Change detection data
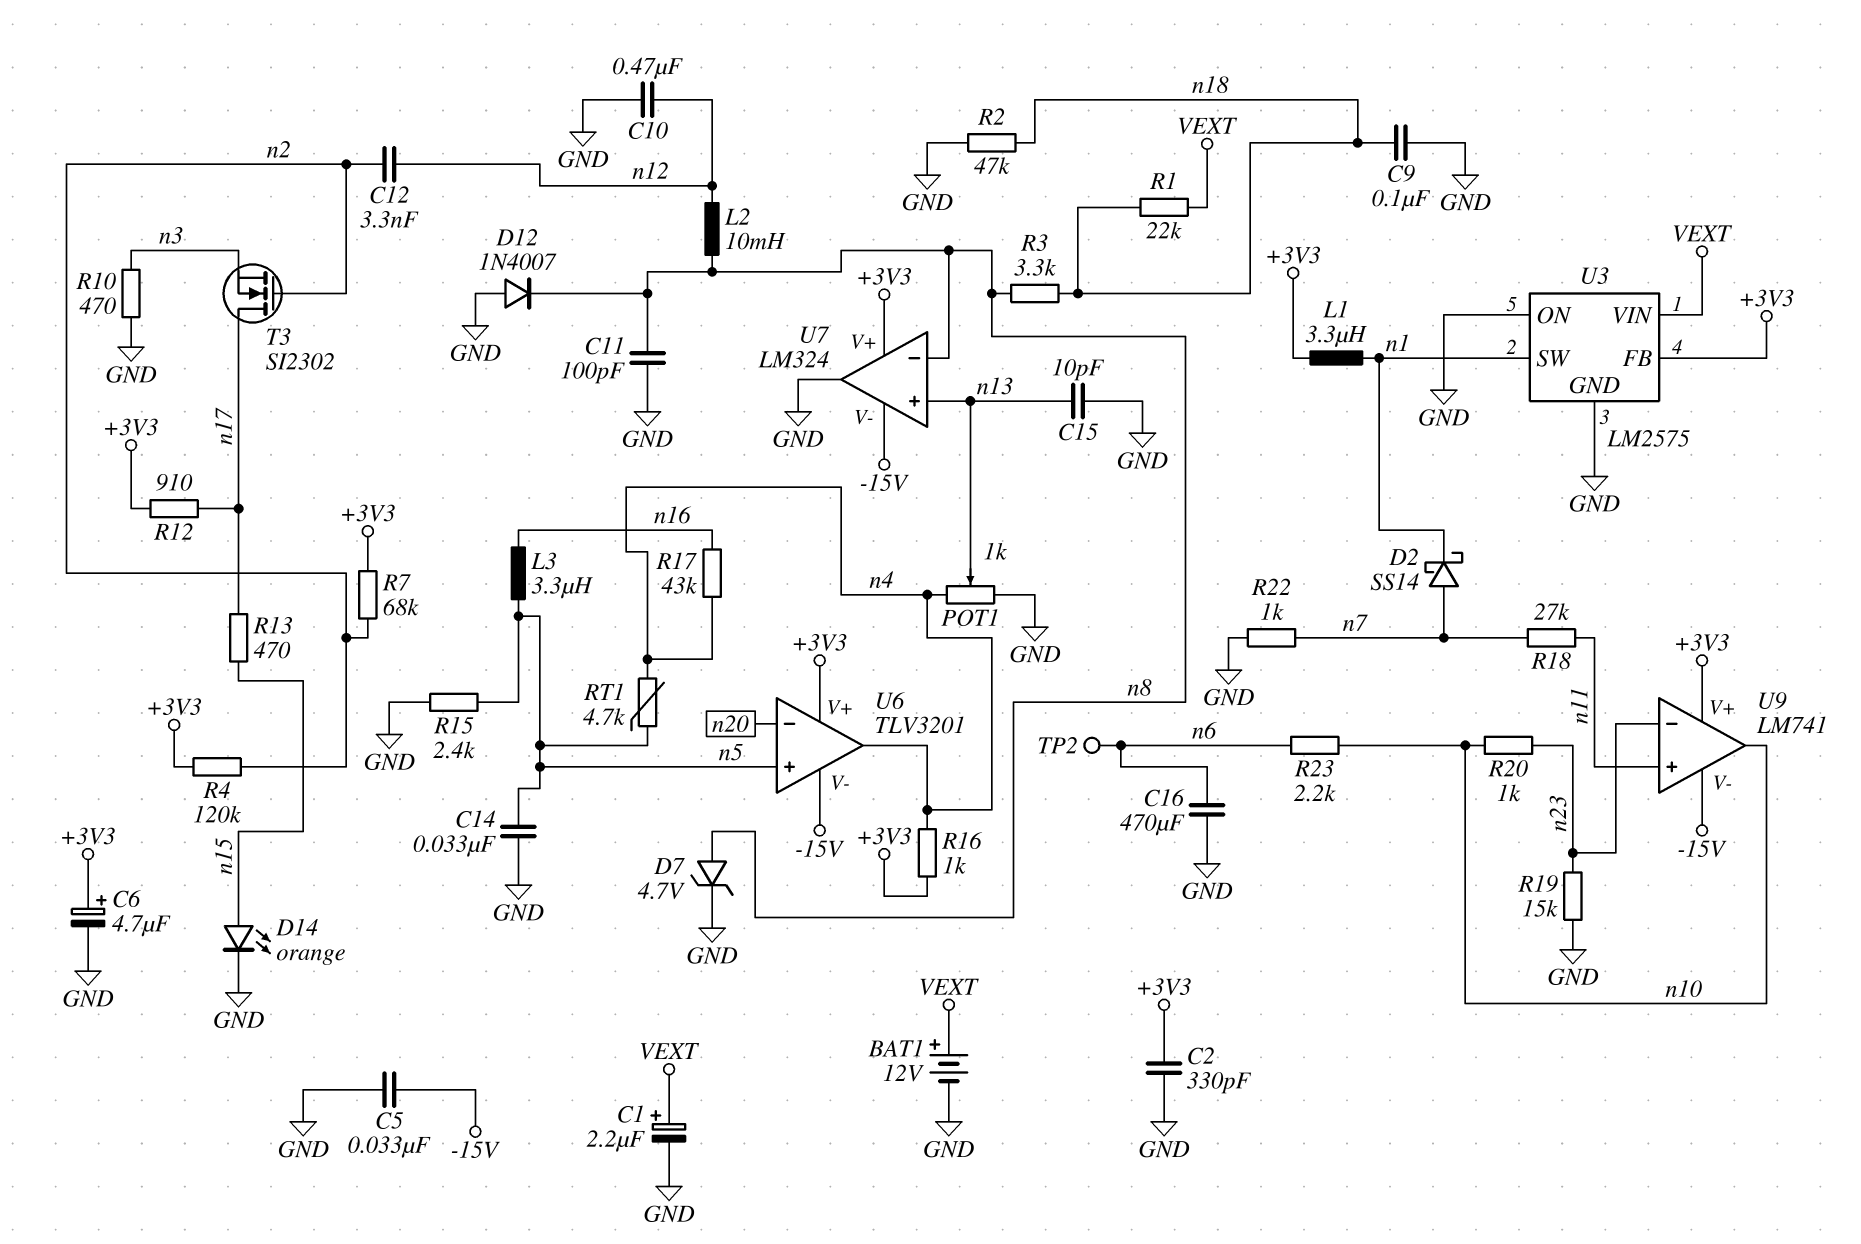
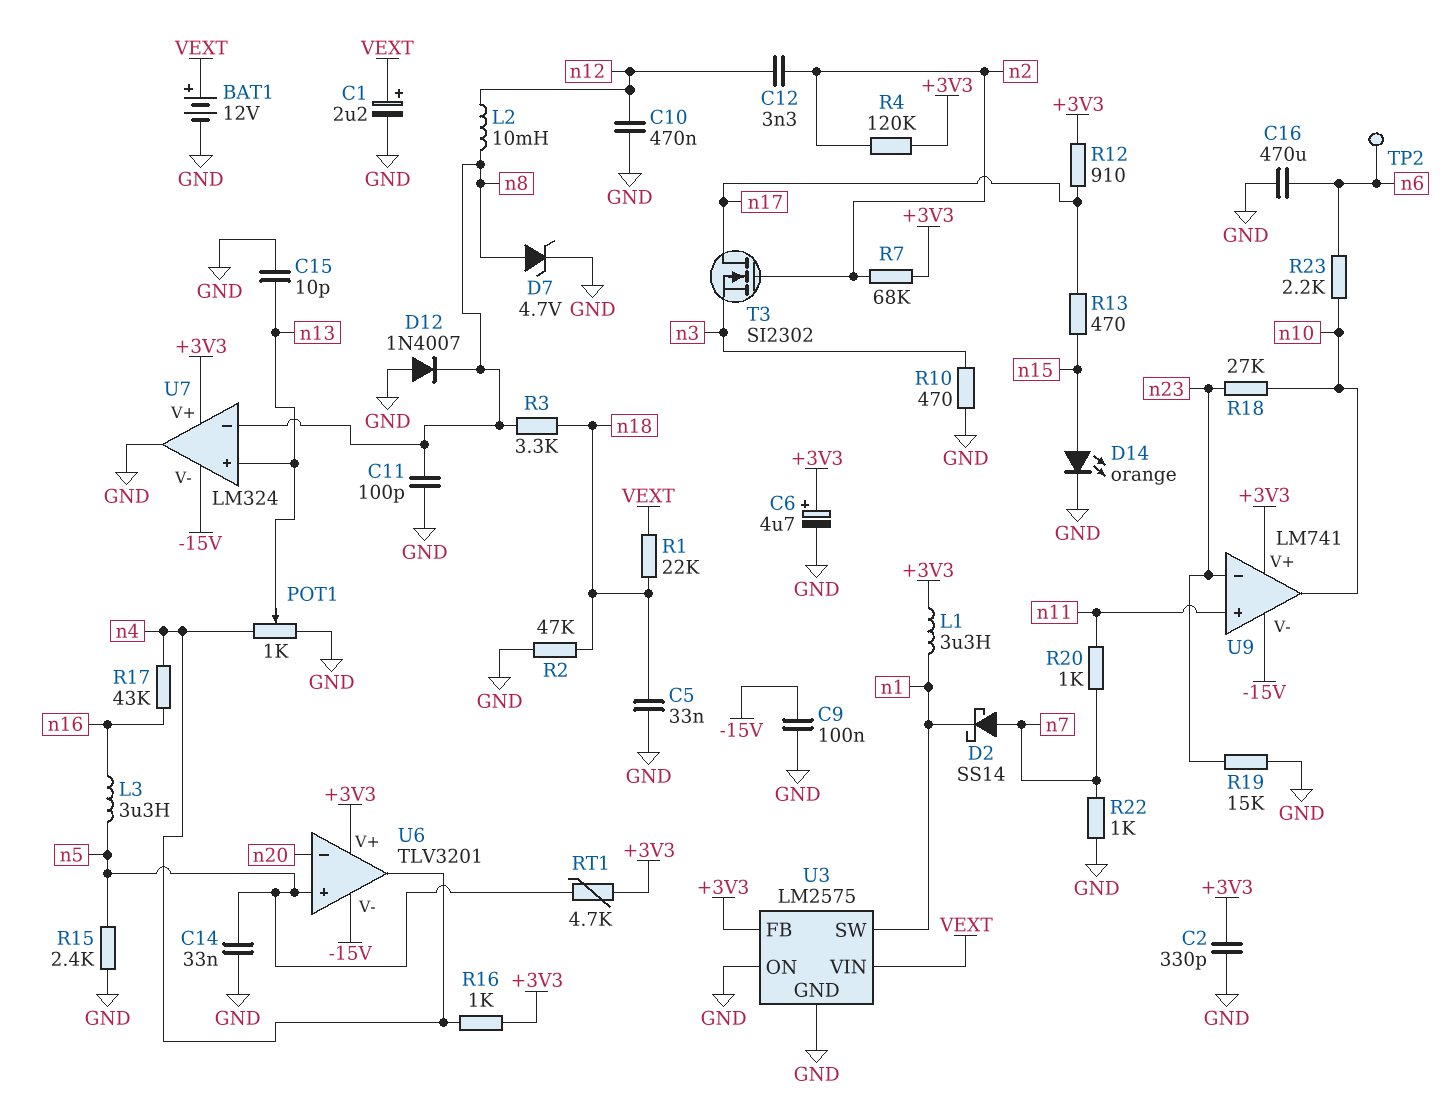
C5: 33nF (-15V, GND) -> 33nF (GND, n18)
C9: 100nF (GND, n18) -> 100nF (-15V, GND)
R18: 27k (n7, n11) -> 27k (n10, n23)
R20: 1k (n10, n23) -> 1k (n7, n11)
RT1: 4.7k (n4, n5) -> 4.7k (+3V3, n5)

EXERCISE GOAL
All lines from the one that holds "R18: 27k (n7, n11) -> 27k (n10, n23)" through the end of the records are to be returned exactly, including both boundary lines, and no others.

REPLY TO THE EXERCISE
R18: 27k (n7, n11) -> 27k (n10, n23)
R20: 1k (n10, n23) -> 1k (n7, n11)
RT1: 4.7k (n4, n5) -> 4.7k (+3V3, n5)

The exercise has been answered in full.